» Information supplied

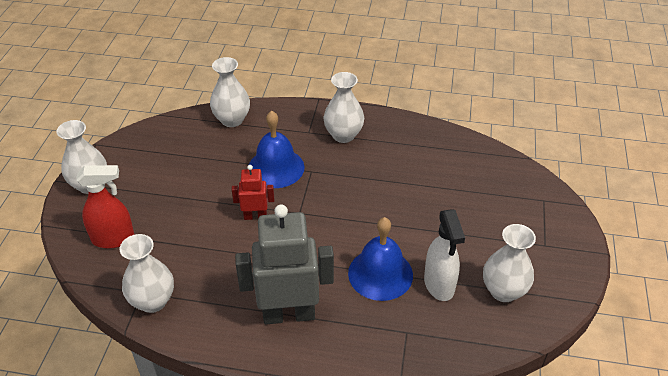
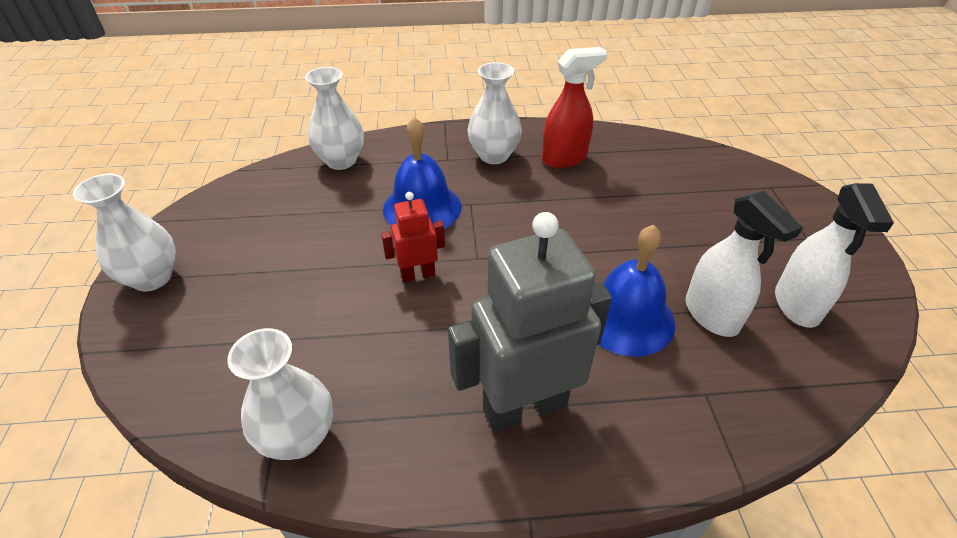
camera: 15 degrees left, 0 degrees up
(113, 239) = (207, 350): red spray bottle -> red spray bottle (565, 158)
(503, 291) = (797, 305): white vase -> white spray bottle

» What to produce
Leave the pictures out and output the rest of the listing exactly.

» Task result
camera: 15 degrees left, 0 degrees up
(113, 239) = (207, 350): red spray bottle -> red spray bottle (565, 158)
(503, 291) = (797, 305): white vase -> white spray bottle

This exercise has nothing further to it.